Source data below:

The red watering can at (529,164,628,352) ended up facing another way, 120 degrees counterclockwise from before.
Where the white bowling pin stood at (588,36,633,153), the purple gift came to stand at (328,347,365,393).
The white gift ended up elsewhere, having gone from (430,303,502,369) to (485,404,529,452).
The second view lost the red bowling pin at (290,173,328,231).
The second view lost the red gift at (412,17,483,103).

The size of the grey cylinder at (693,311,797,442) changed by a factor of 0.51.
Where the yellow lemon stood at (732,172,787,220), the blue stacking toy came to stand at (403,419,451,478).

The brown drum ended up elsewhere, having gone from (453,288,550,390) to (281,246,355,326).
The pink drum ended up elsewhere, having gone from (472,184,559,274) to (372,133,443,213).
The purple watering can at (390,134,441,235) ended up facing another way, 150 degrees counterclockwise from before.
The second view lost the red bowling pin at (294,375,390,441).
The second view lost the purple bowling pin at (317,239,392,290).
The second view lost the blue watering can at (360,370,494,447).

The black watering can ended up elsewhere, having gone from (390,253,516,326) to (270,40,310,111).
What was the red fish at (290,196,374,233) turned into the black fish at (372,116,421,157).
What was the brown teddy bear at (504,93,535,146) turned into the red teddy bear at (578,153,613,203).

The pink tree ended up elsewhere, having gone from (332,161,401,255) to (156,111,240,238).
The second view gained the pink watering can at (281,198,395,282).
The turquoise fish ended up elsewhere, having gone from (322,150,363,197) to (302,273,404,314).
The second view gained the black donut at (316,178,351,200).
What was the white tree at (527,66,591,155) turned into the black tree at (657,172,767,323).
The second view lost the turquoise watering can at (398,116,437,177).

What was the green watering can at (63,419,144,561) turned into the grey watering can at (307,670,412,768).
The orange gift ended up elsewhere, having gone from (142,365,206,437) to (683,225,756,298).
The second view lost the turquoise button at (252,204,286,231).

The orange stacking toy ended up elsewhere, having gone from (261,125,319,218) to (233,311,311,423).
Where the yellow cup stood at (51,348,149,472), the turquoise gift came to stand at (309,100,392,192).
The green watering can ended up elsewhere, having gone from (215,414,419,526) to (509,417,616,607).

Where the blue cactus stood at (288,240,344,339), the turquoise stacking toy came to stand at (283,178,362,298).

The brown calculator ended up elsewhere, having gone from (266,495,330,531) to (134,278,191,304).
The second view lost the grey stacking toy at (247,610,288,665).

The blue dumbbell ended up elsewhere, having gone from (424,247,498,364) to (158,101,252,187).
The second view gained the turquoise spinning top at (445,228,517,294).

End of Source data.

Task instructions
Write out every record shown above, word for word.

Exercise answer
The red watering can at (529,164,628,352) ended up facing another way, 120 degrees counterclockwise from before.
Where the white bowling pin stood at (588,36,633,153), the purple gift came to stand at (328,347,365,393).
The white gift ended up elsewhere, having gone from (430,303,502,369) to (485,404,529,452).
The second view lost the red bowling pin at (290,173,328,231).
The second view lost the red gift at (412,17,483,103).

The size of the grey cylinder at (693,311,797,442) changed by a factor of 0.51.
Where the yellow lemon stood at (732,172,787,220), the blue stacking toy came to stand at (403,419,451,478).

The brown drum ended up elsewhere, having gone from (453,288,550,390) to (281,246,355,326).
The pink drum ended up elsewhere, having gone from (472,184,559,274) to (372,133,443,213).
The purple watering can at (390,134,441,235) ended up facing another way, 150 degrees counterclockwise from before.
The second view lost the red bowling pin at (294,375,390,441).
The second view lost the purple bowling pin at (317,239,392,290).
The second view lost the blue watering can at (360,370,494,447).

The black watering can ended up elsewhere, having gone from (390,253,516,326) to (270,40,310,111).
What was the red fish at (290,196,374,233) turned into the black fish at (372,116,421,157).
What was the brown teddy bear at (504,93,535,146) turned into the red teddy bear at (578,153,613,203).

The pink tree ended up elsewhere, having gone from (332,161,401,255) to (156,111,240,238).
The second view gained the pink watering can at (281,198,395,282).
The turquoise fish ended up elsewhere, having gone from (322,150,363,197) to (302,273,404,314).
The second view gained the black donut at (316,178,351,200).
What was the white tree at (527,66,591,155) turned into the black tree at (657,172,767,323).
The second view lost the turquoise watering can at (398,116,437,177).

What was the green watering can at (63,419,144,561) turned into the grey watering can at (307,670,412,768).
The orange gift ended up elsewhere, having gone from (142,365,206,437) to (683,225,756,298).
The second view lost the turquoise button at (252,204,286,231).

The orange stacking toy ended up elsewhere, having gone from (261,125,319,218) to (233,311,311,423).
Where the yellow cup stood at (51,348,149,472), the turquoise gift came to stand at (309,100,392,192).
The green watering can ended up elsewhere, having gone from (215,414,419,526) to (509,417,616,607).

Where the blue cactus stood at (288,240,344,339), the turquoise stacking toy came to stand at (283,178,362,298).

The brown calculator ended up elsewhere, having gone from (266,495,330,531) to (134,278,191,304).
The second view lost the grey stacking toy at (247,610,288,665).

The blue dumbbell ended up elsewhere, having gone from (424,247,498,364) to (158,101,252,187).
The second view gained the turquoise spinning top at (445,228,517,294).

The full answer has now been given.